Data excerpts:
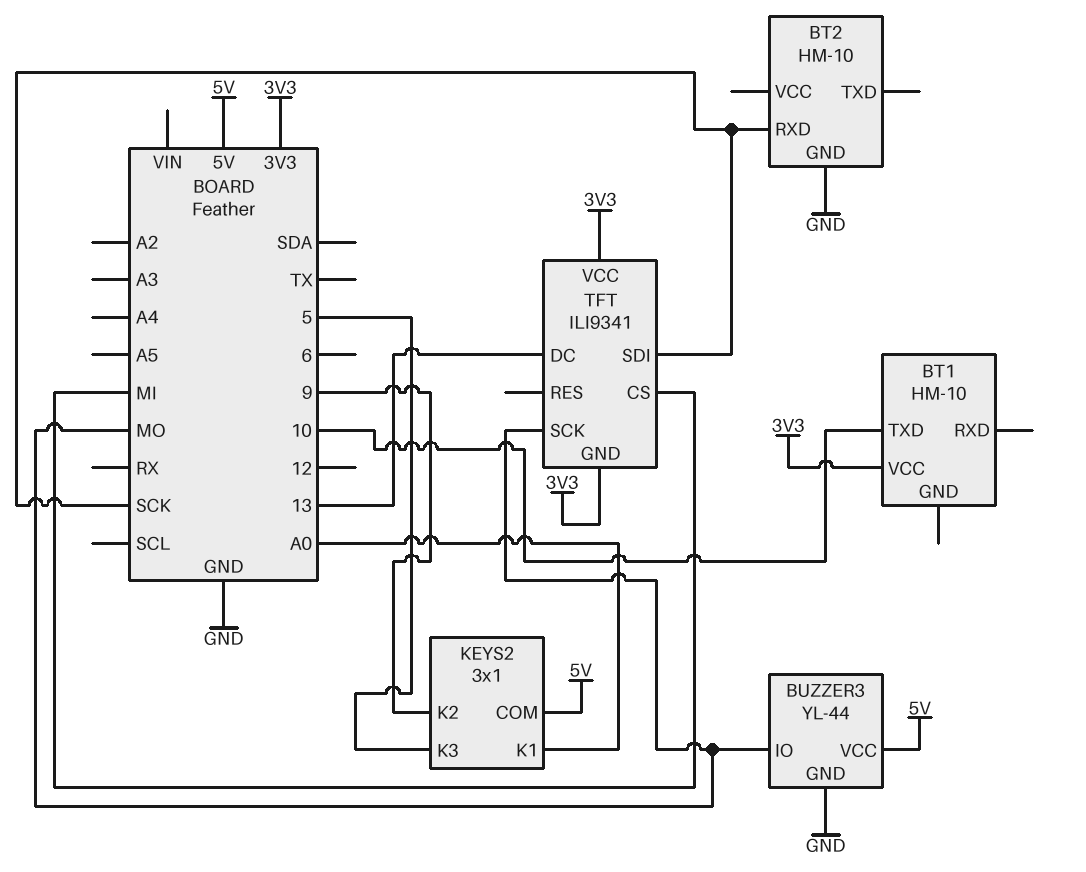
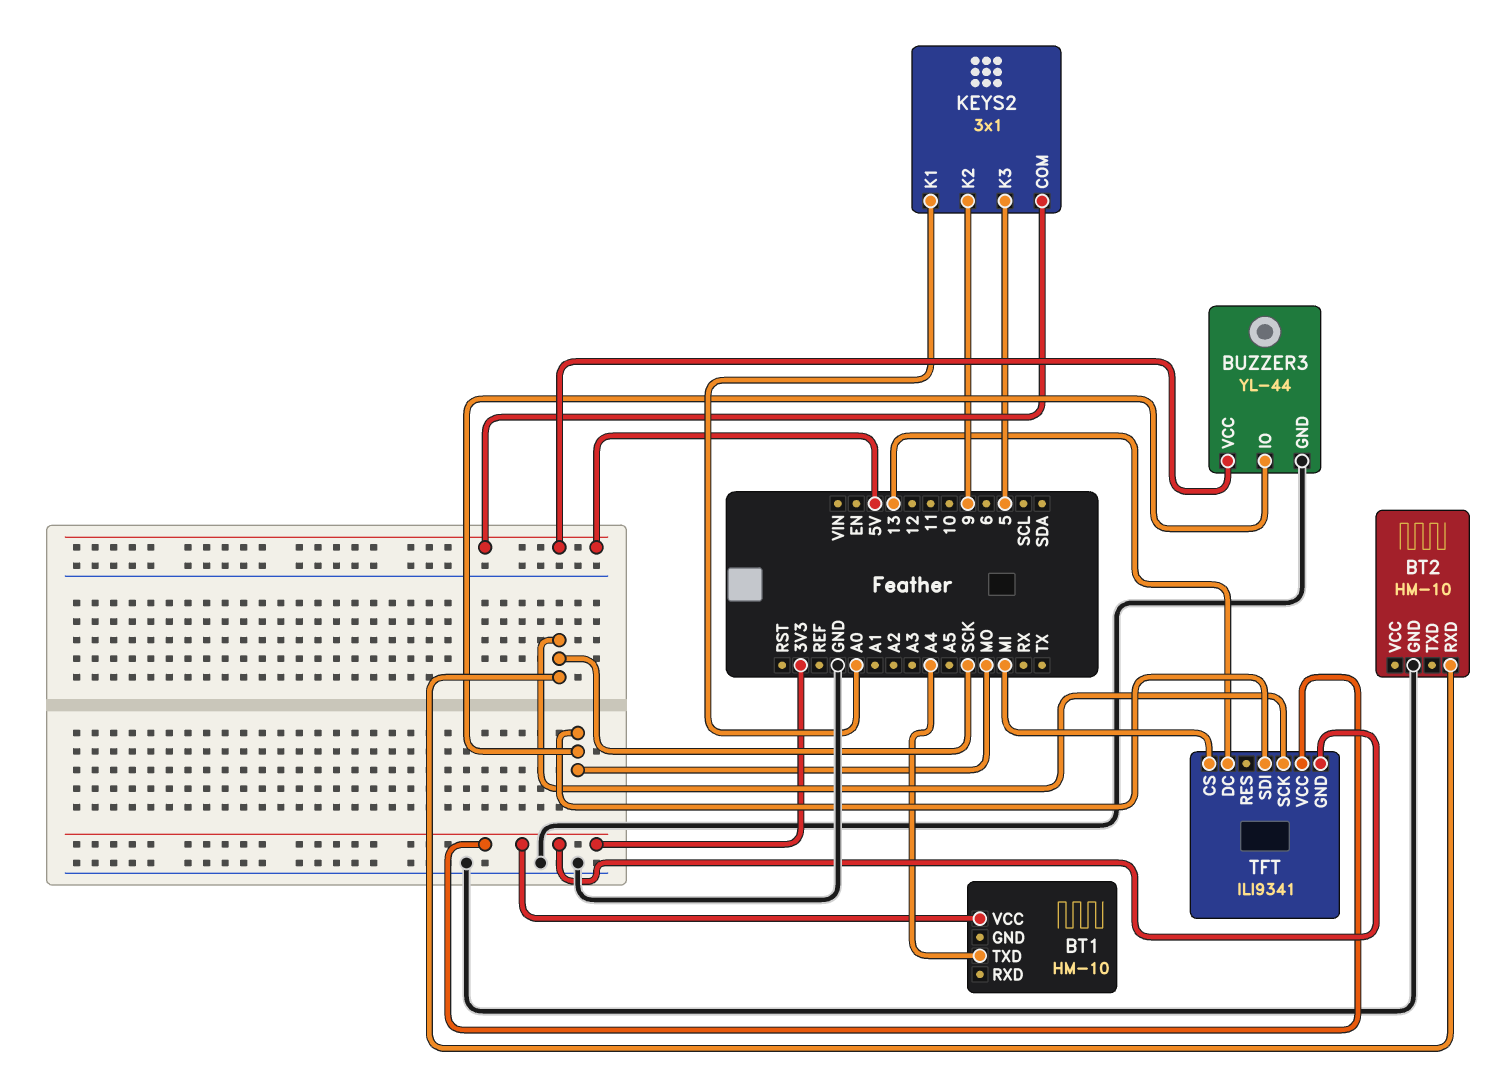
BT1 pin TXD: 10 -> A4
TFT pin SCK: MO -> SCK
TFT pin SDI: SCK -> MO

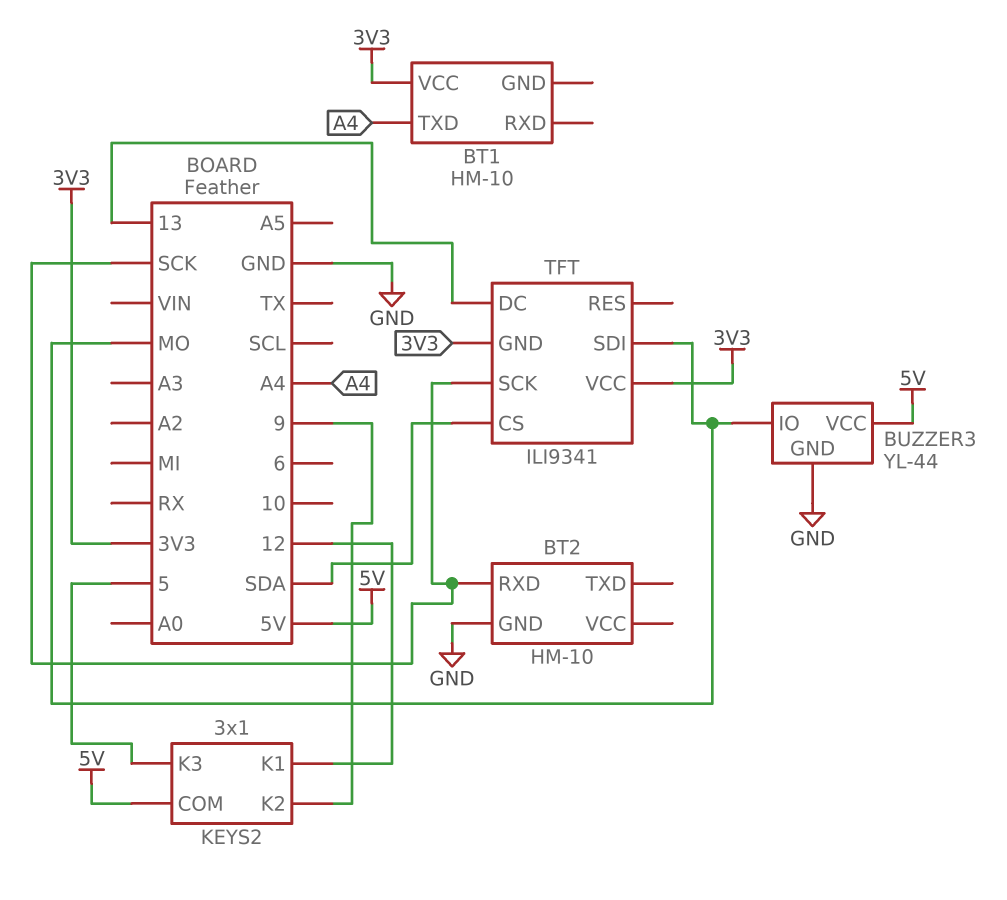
KEYS2 pin K1: A0 -> 12
TFT pin CS: MI -> SDA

WORK INSTRUCTION: Exact repetition of all entries is required. The pictures should not appear.

ANSWER TO THIS EXERCISE:
BT1 pin TXD: 10 -> A4
TFT pin SCK: MO -> SCK
TFT pin SDI: SCK -> MO

KEYS2 pin K1: A0 -> 12
TFT pin CS: MI -> SDA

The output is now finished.